» **The task**
Please go through the listing below and count the lines where the string "slope" appears. Answer with the number only.

» **Data records**
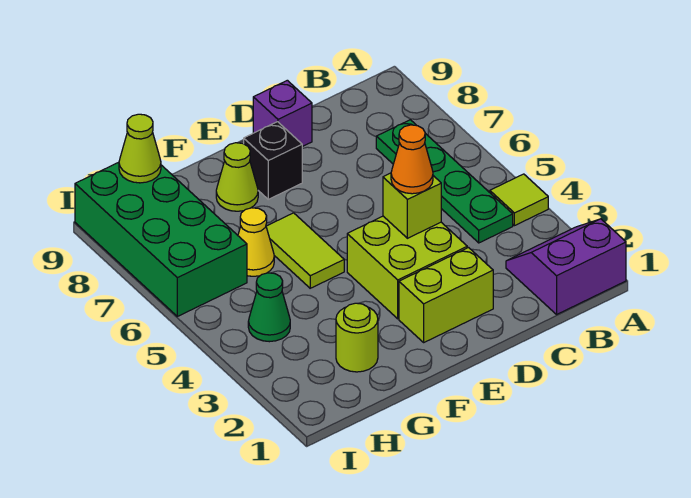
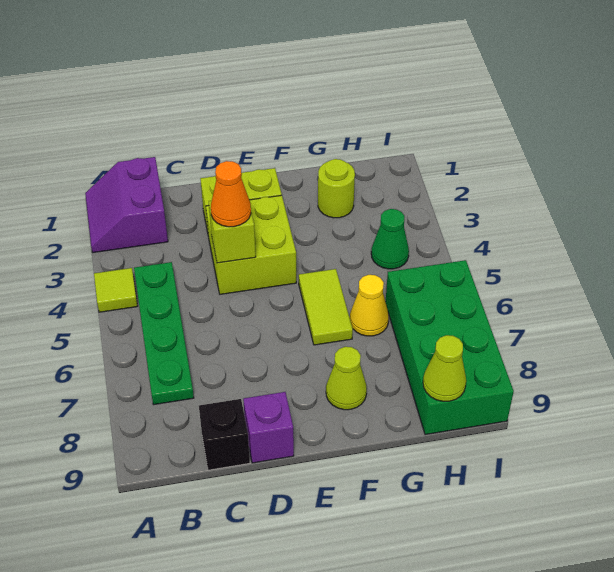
purple 2x2 slope [506,219,626,314] -> purple 2x2 slope turned to [85,157,168,253]
black 1x1 brick [244,122,302,199] -> black 1x1 brick moved to [199,399,250,470]

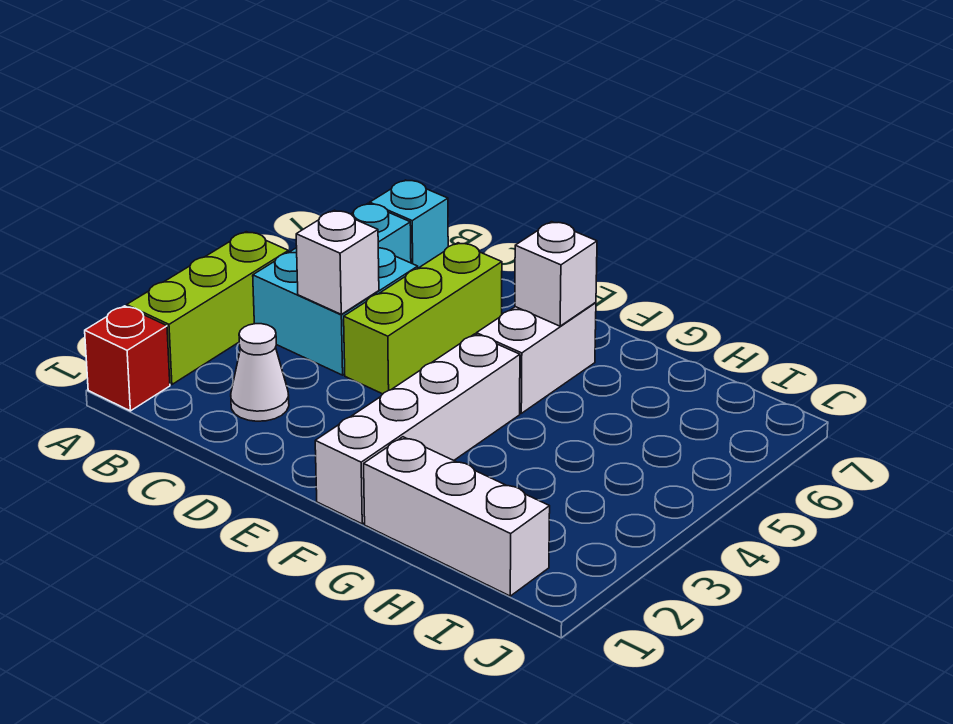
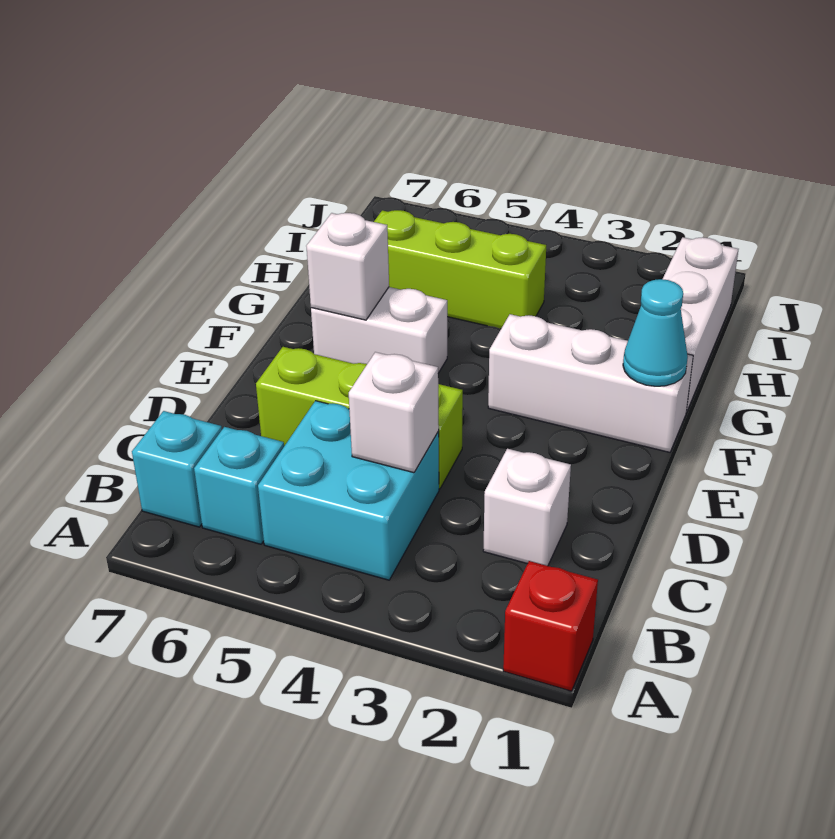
lime 1x3 brick [127,232,288,385] -> lime 1x3 brick moved to [374,210,546,329]
white 1x1 cone [231,324,289,421] -> white 1x1 brick [483,449,571,566]
white 1x4 brick [315,334,520,524] -> white 1x3 brick [488,314,693,452]
none -> cyan 1x1 cone [623,279,688,386]

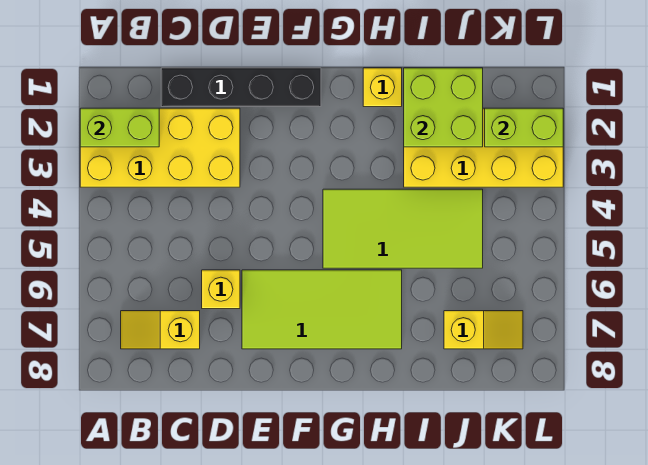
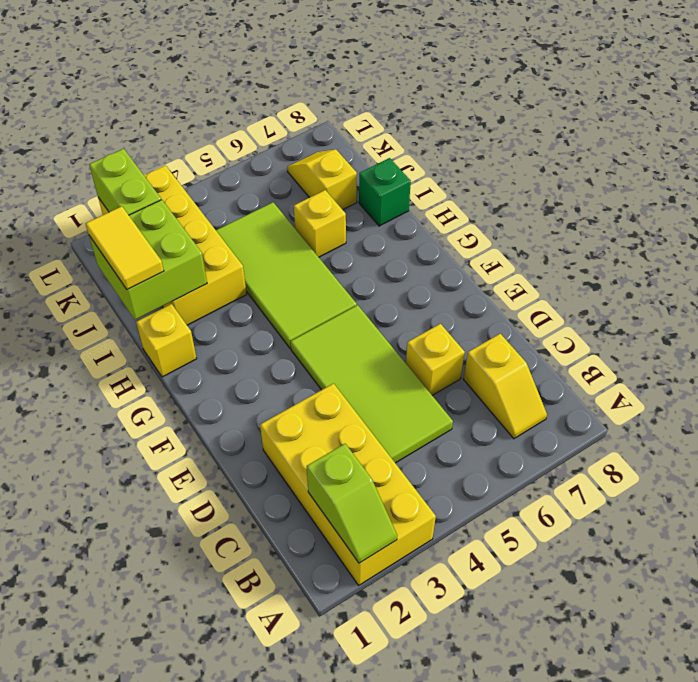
lime 1x2 brick [80,108,159,147] -> lime 1x2 slope [307,444,397,563]
black 1x4 brick [161,68,321,107] -> none
lime 2x4 tile [242,270,402,349] -> lime 2x4 tile moved to [291,305,453,463]
none -> yellow 1x2 tile [85,206,164,290]
none -> yellow 1x1 brick [294,190,346,257]
none -> green 1x1 brick [359,158,411,226]

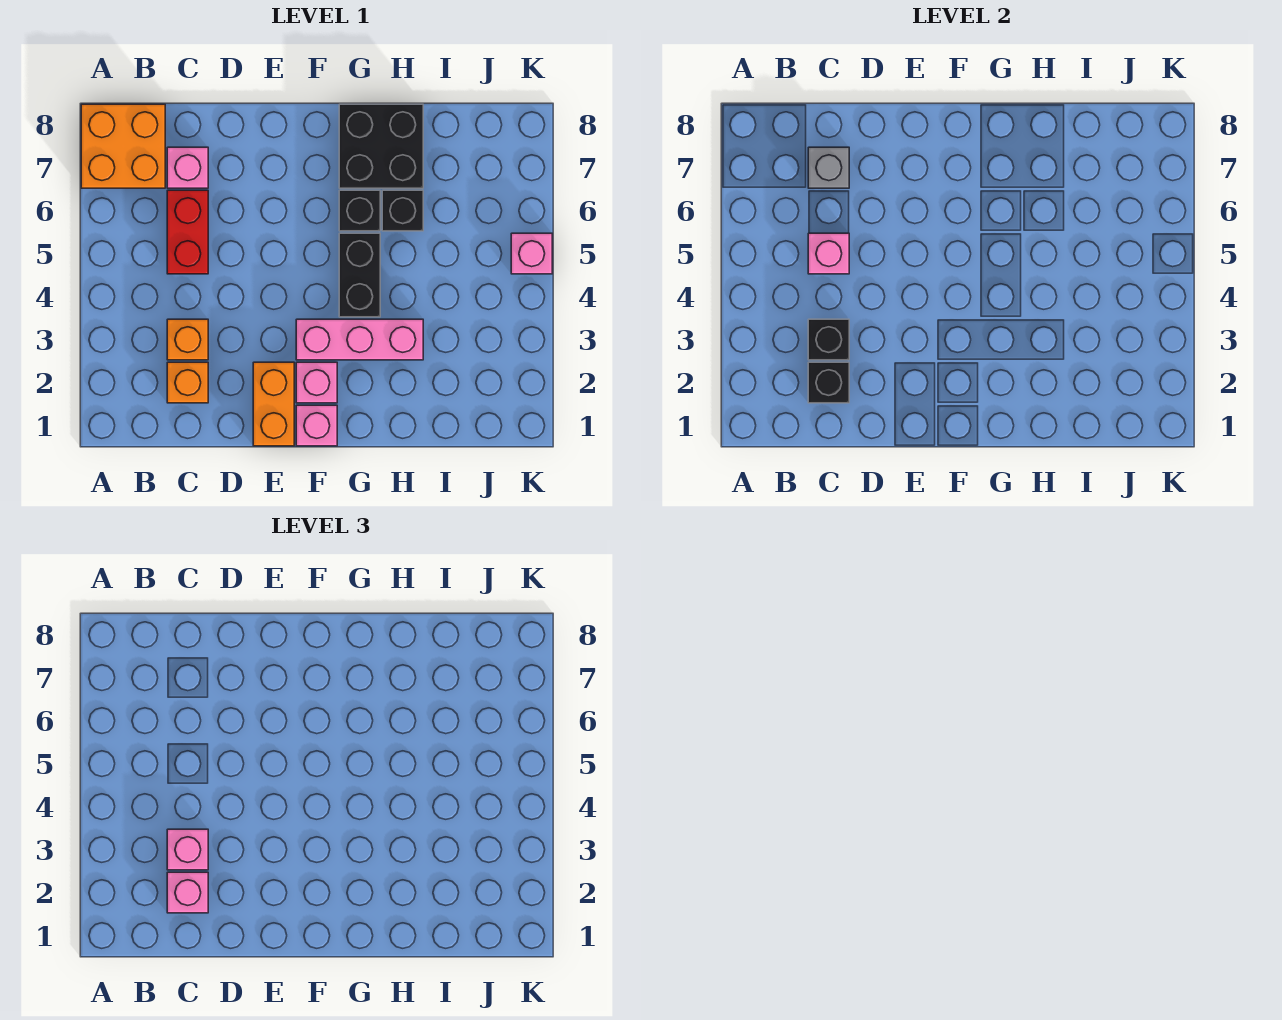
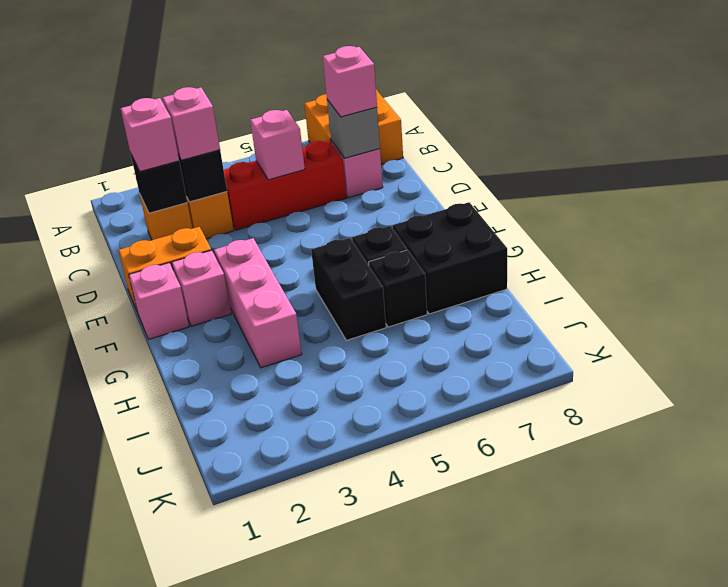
red 1x2 brick [167,190,208,274] -> red 1x3 brick [224,141,346,230]
black 1x2 brick [339,233,380,317] -> black 1x2 brick turned to [311,238,386,340]
pink 1x1 brick [511,233,552,274] -> pink 1x1 brick moved to [323,46,377,117]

» **Your response**
2